- WHAT IS BEING ASKED -
A verbatim reprint of the records below is what this exercise asks for.

*** Opening DATASET RECORDS ***

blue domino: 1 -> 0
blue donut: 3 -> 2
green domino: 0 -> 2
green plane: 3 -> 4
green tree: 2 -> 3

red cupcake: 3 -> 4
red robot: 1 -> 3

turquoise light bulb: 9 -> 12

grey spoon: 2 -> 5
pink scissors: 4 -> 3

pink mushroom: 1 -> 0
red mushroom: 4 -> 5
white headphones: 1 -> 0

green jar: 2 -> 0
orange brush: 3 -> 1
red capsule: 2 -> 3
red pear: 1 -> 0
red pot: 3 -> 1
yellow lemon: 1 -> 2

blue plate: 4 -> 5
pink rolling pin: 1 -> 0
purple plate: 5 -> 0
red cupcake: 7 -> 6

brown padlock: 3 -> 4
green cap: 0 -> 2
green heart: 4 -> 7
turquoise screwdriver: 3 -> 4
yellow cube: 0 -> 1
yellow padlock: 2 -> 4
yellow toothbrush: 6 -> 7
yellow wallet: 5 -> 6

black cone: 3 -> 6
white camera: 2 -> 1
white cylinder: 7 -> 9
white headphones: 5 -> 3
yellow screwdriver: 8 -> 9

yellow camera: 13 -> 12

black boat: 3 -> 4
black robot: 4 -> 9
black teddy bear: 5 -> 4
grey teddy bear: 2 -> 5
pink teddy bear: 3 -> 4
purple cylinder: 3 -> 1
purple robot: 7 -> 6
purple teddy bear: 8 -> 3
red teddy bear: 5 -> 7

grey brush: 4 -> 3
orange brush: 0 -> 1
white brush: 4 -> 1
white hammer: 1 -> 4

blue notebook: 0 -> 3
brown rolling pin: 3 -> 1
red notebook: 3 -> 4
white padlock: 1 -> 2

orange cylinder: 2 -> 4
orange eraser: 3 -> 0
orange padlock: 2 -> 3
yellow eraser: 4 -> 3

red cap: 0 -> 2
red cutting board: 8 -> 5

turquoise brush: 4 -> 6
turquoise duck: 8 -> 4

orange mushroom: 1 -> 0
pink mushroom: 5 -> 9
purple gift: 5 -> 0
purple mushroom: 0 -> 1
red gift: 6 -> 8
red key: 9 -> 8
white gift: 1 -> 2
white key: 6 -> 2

*** Closing DATASET RECORDS ***

- ANSWER AREA -
blue domino: 1 -> 0
blue donut: 3 -> 2
green domino: 0 -> 2
green plane: 3 -> 4
green tree: 2 -> 3

red cupcake: 3 -> 4
red robot: 1 -> 3

turquoise light bulb: 9 -> 12

grey spoon: 2 -> 5
pink scissors: 4 -> 3

pink mushroom: 1 -> 0
red mushroom: 4 -> 5
white headphones: 1 -> 0

green jar: 2 -> 0
orange brush: 3 -> 1
red capsule: 2 -> 3
red pear: 1 -> 0
red pot: 3 -> 1
yellow lemon: 1 -> 2

blue plate: 4 -> 5
pink rolling pin: 1 -> 0
purple plate: 5 -> 0
red cupcake: 7 -> 6

brown padlock: 3 -> 4
green cap: 0 -> 2
green heart: 4 -> 7
turquoise screwdriver: 3 -> 4
yellow cube: 0 -> 1
yellow padlock: 2 -> 4
yellow toothbrush: 6 -> 7
yellow wallet: 5 -> 6

black cone: 3 -> 6
white camera: 2 -> 1
white cylinder: 7 -> 9
white headphones: 5 -> 3
yellow screwdriver: 8 -> 9

yellow camera: 13 -> 12

black boat: 3 -> 4
black robot: 4 -> 9
black teddy bear: 5 -> 4
grey teddy bear: 2 -> 5
pink teddy bear: 3 -> 4
purple cylinder: 3 -> 1
purple robot: 7 -> 6
purple teddy bear: 8 -> 3
red teddy bear: 5 -> 7

grey brush: 4 -> 3
orange brush: 0 -> 1
white brush: 4 -> 1
white hammer: 1 -> 4

blue notebook: 0 -> 3
brown rolling pin: 3 -> 1
red notebook: 3 -> 4
white padlock: 1 -> 2

orange cylinder: 2 -> 4
orange eraser: 3 -> 0
orange padlock: 2 -> 3
yellow eraser: 4 -> 3

red cap: 0 -> 2
red cutting board: 8 -> 5

turquoise brush: 4 -> 6
turquoise duck: 8 -> 4

orange mushroom: 1 -> 0
pink mushroom: 5 -> 9
purple gift: 5 -> 0
purple mushroom: 0 -> 1
red gift: 6 -> 8
red key: 9 -> 8
white gift: 1 -> 2
white key: 6 -> 2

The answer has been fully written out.